PROMPT: The records that follow must be repeated exactly, minus the images.

EXERCISE DATA:
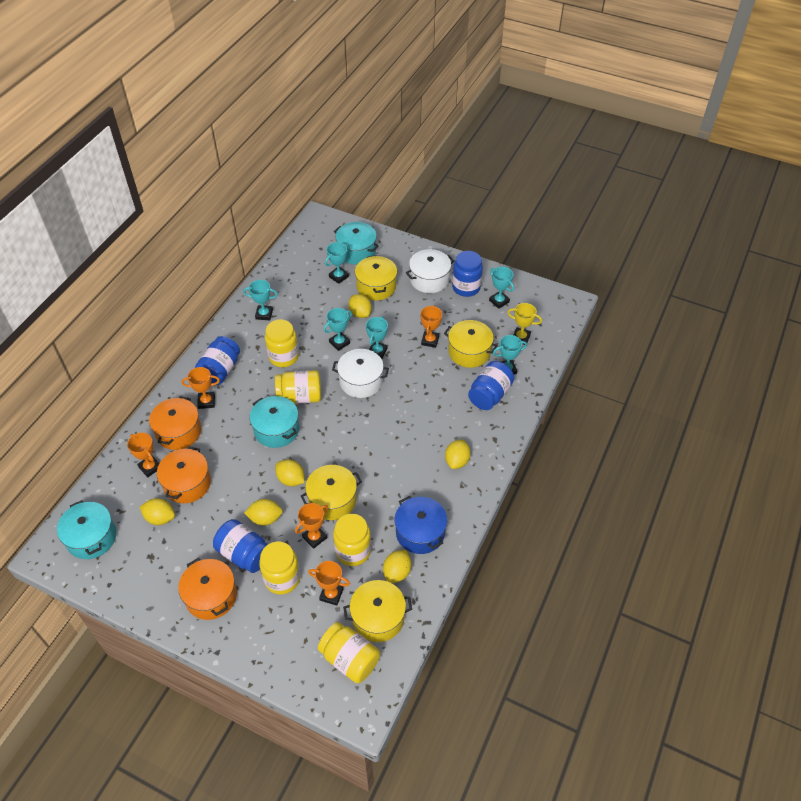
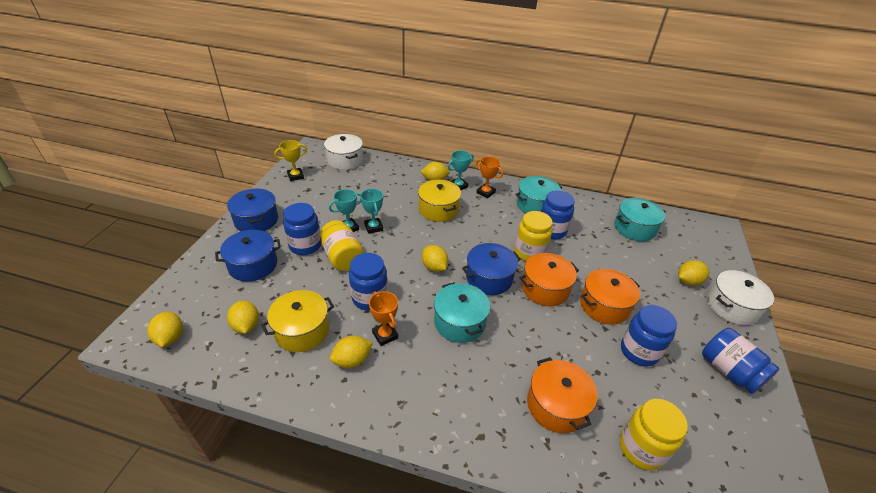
blue jar: [195,336,240,385] [213,519,268,573] [452,251,483,297] [468,361,514,410] = 4 -> [283,203,321,255] [349,253,388,311] [541,190,575,239] [621,305,677,367] [702,328,779,394] = 5
blue pot: [394,496,447,554] = 1 -> [215,230,281,282] [227,189,278,231] [462,243,521,295] = 3
orange trophy: [127,433,159,477] [182,367,220,409] [295,503,328,549] [308,561,350,606] [420,305,442,348] = 5 -> [369,291,398,346] [476,157,503,199] = 2
turquoise trophy: [243,280,278,320] [324,308,352,351] [325,242,349,284] [366,316,388,359] [489,267,514,309] [493,335,527,374] = 6 -> [329,189,361,232] [360,189,383,234] [448,150,474,190] = 3
yellow jar: [259,542,300,595] [265,319,299,367] [275,370,321,404] [318,622,380,683] [333,514,371,566] = 5 -> [320,220,364,271] [515,211,553,261] [620,399,688,471] = 3
yellow pot: [301,465,362,520] [343,580,412,642] [355,255,397,300] [444,320,498,368] = 4 -> [261,290,334,352] [418,180,461,222] = 2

TASK RESPONSE:
blue jar: [195,336,240,385] [213,519,268,573] [452,251,483,297] [468,361,514,410] = 4 -> [283,203,321,255] [349,253,388,311] [541,190,575,239] [621,305,677,367] [702,328,779,394] = 5
blue pot: [394,496,447,554] = 1 -> [215,230,281,282] [227,189,278,231] [462,243,521,295] = 3
orange trophy: [127,433,159,477] [182,367,220,409] [295,503,328,549] [308,561,350,606] [420,305,442,348] = 5 -> [369,291,398,346] [476,157,503,199] = 2
turquoise trophy: [243,280,278,320] [324,308,352,351] [325,242,349,284] [366,316,388,359] [489,267,514,309] [493,335,527,374] = 6 -> [329,189,361,232] [360,189,383,234] [448,150,474,190] = 3
yellow jar: [259,542,300,595] [265,319,299,367] [275,370,321,404] [318,622,380,683] [333,514,371,566] = 5 -> [320,220,364,271] [515,211,553,261] [620,399,688,471] = 3
yellow pot: [301,465,362,520] [343,580,412,642] [355,255,397,300] [444,320,498,368] = 4 -> [261,290,334,352] [418,180,461,222] = 2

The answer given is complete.